## What is needed
Only the records, exactly as written, belong in the answer; pictures do not.

[Image comparison data]
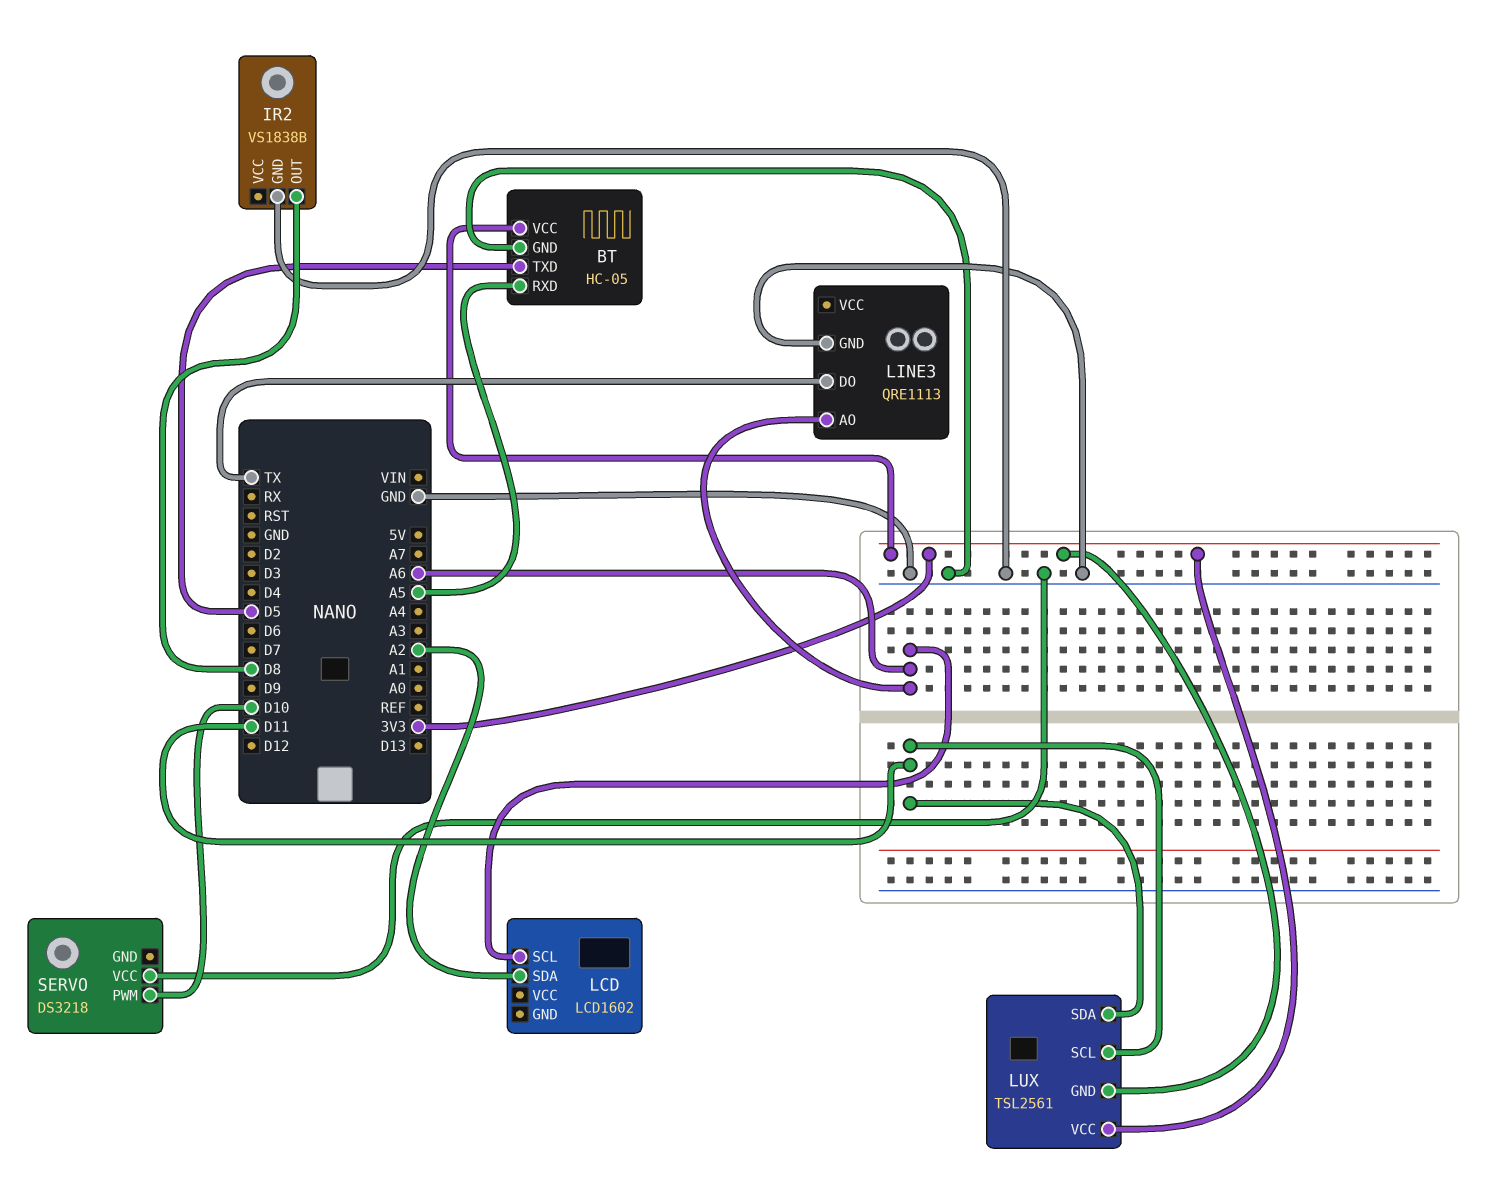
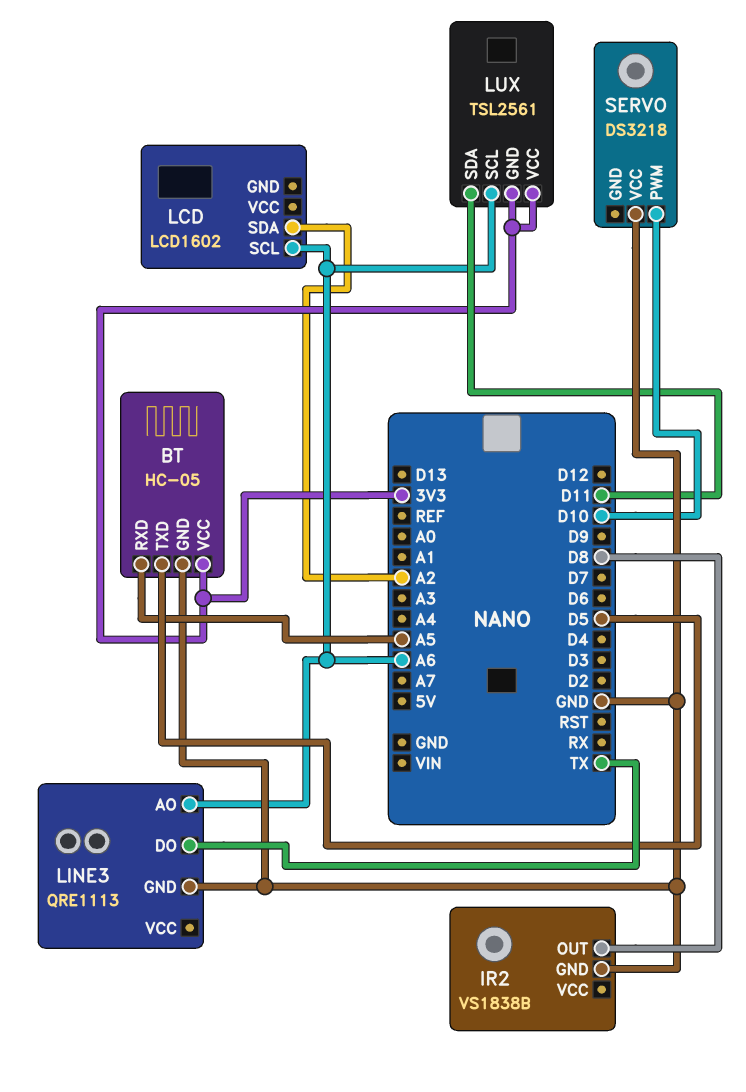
LUX pin SCL: D11 -> A6

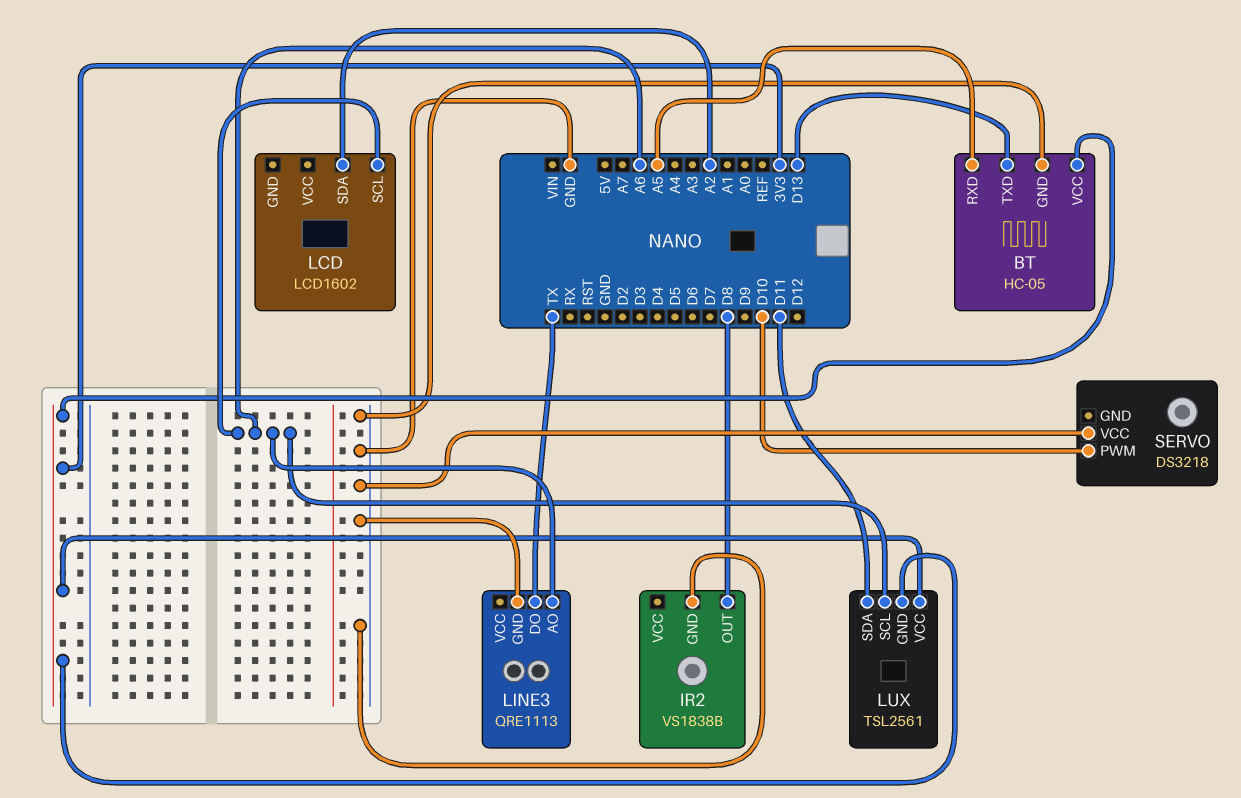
BT pin TXD: D5 -> D13

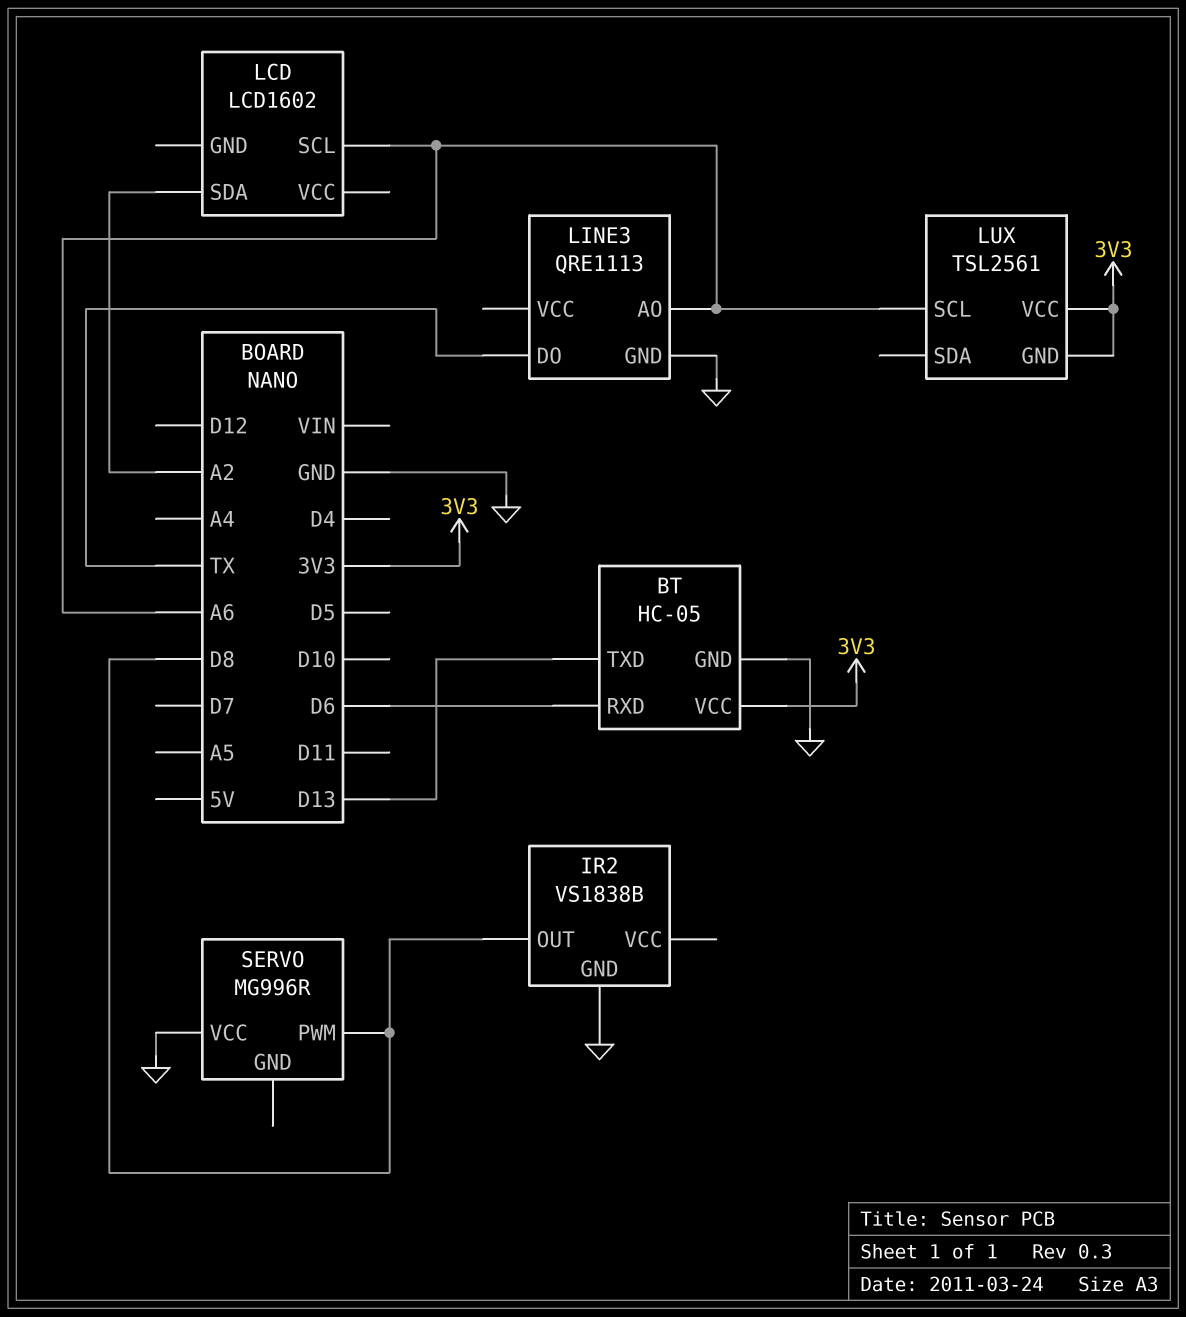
BT pin RXD: A5 -> D6
LUX pin SDA: D11 -> none
SERVO: DS3218 -> MG996R
SERVO pin PWM: D10 -> D8

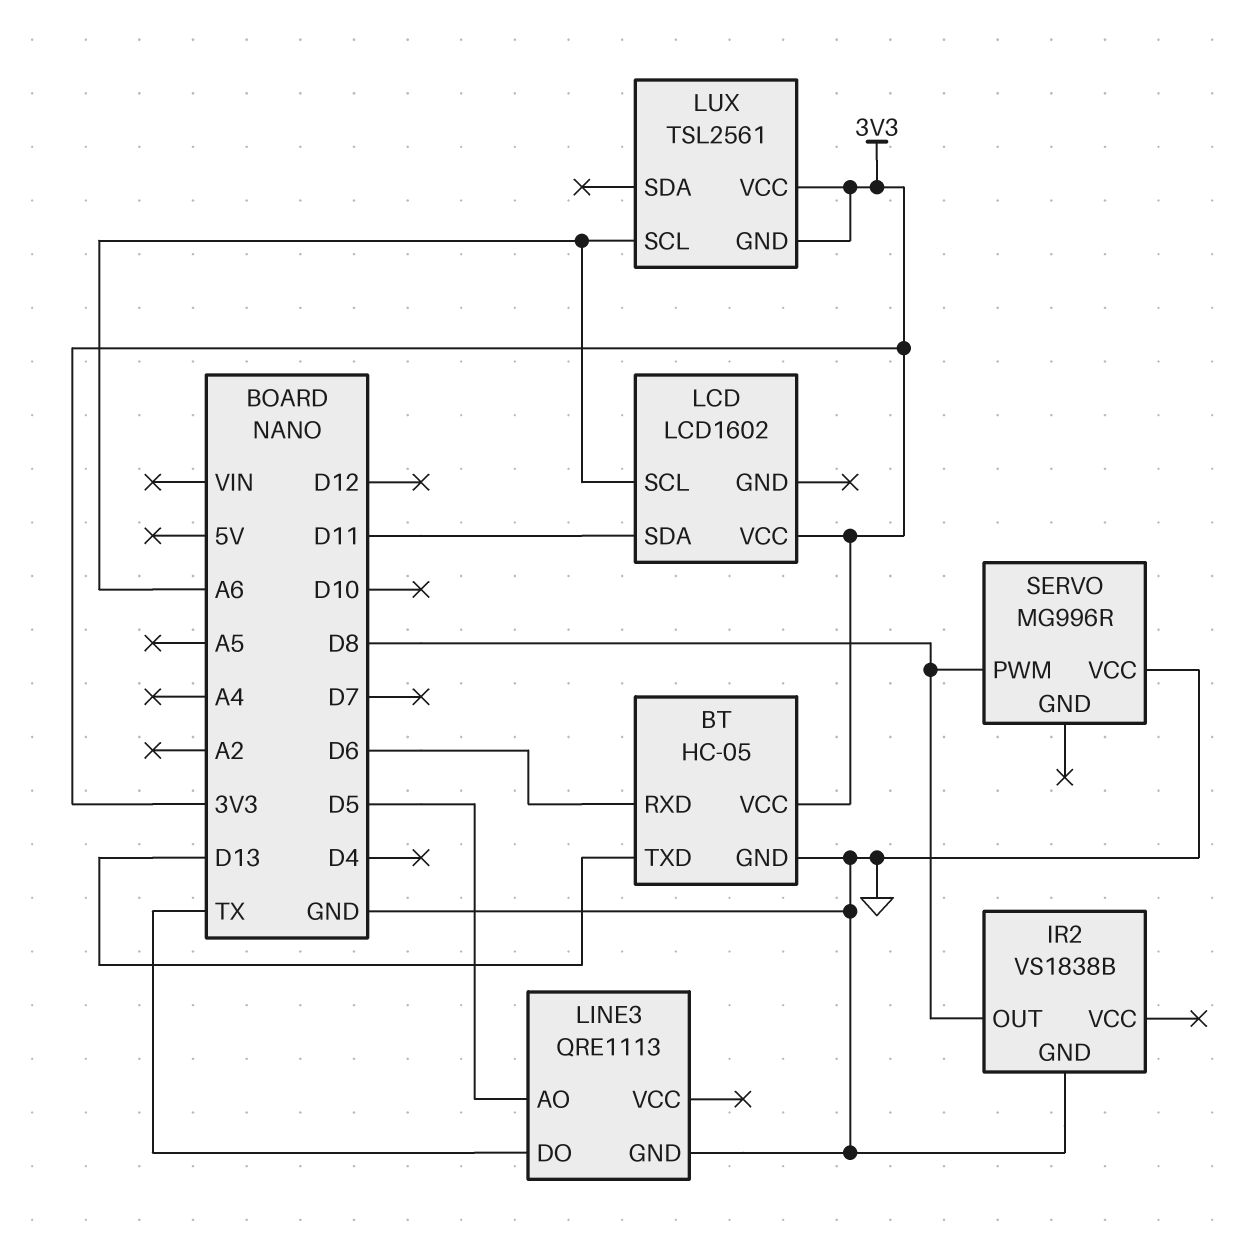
LCD pin SDA: A2 -> D11
LCD pin VCC: none -> 3V3
LINE3 pin AO: A6 -> D5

## Exercise answer
LUX pin SCL: D11 -> A6

BT pin TXD: D5 -> D13

BT pin RXD: A5 -> D6
LUX pin SDA: D11 -> none
SERVO: DS3218 -> MG996R
SERVO pin PWM: D10 -> D8

LCD pin SDA: A2 -> D11
LCD pin VCC: none -> 3V3
LINE3 pin AO: A6 -> D5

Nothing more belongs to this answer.